***** Task inputs *****
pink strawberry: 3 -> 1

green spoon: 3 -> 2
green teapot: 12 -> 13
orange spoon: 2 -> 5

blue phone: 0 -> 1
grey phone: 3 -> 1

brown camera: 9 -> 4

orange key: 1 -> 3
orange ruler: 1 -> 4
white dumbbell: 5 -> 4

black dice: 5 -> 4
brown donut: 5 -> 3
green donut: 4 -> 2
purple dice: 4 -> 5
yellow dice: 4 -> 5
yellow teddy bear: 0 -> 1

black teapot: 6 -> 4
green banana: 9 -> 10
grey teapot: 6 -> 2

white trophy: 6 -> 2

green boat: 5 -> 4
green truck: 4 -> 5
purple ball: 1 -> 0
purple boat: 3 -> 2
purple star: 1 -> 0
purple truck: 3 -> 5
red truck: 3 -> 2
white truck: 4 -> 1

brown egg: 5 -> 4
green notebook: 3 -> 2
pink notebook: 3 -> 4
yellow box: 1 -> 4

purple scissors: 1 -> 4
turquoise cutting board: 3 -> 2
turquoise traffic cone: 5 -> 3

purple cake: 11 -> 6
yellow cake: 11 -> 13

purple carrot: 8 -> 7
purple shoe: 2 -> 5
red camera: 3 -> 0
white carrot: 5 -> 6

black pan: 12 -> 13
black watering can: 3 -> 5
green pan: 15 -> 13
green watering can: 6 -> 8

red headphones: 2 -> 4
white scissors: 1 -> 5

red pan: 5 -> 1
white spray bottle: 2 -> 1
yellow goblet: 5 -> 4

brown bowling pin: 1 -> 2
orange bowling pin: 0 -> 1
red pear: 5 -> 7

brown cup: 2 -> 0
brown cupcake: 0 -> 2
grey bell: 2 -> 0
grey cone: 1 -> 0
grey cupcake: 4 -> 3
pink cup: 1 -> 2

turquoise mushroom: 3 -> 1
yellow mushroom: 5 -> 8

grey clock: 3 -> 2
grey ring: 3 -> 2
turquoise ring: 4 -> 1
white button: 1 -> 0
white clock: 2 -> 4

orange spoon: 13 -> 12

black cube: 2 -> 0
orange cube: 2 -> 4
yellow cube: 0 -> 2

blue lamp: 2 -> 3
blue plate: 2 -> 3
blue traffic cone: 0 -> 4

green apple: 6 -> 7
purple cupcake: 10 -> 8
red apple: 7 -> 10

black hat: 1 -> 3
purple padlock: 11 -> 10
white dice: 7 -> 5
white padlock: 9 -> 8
*****
* [Assignment]:
Copy out every line above where "grey" is present.

* [Problem solution]:
grey phone: 3 -> 1
grey teapot: 6 -> 2
grey bell: 2 -> 0
grey cone: 1 -> 0
grey cupcake: 4 -> 3
grey clock: 3 -> 2
grey ring: 3 -> 2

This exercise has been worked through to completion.